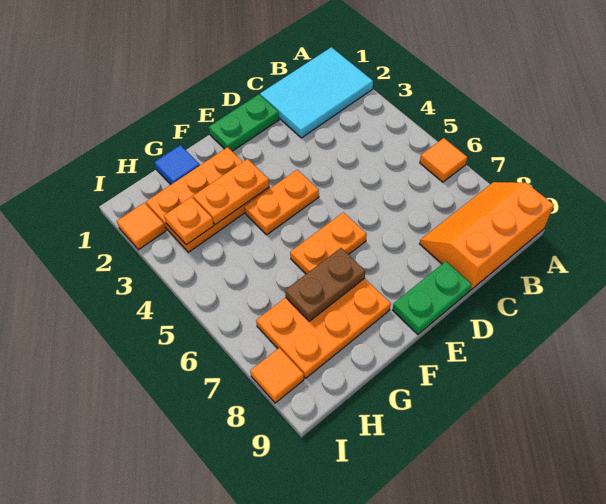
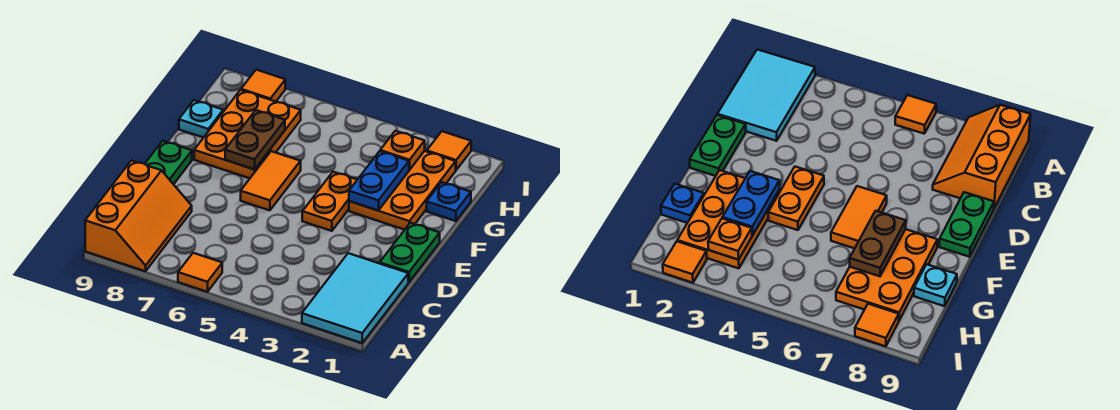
orange plate E6:F6 level 1 -> orange tile E6:F6 level 1
orange plate F3:G3 level 2 -> blue plate F3:G3 level 2
blue tile G1 level 1 -> blue plate G1 level 1
none -> cyan plate G9 level 1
- - - - - - -
▸ **Task objective**
Copy each line of the listing above that includes the word "blue".

▸ **Answer to the exercise**
orange plate F3:G3 level 2 -> blue plate F3:G3 level 2
blue tile G1 level 1 -> blue plate G1 level 1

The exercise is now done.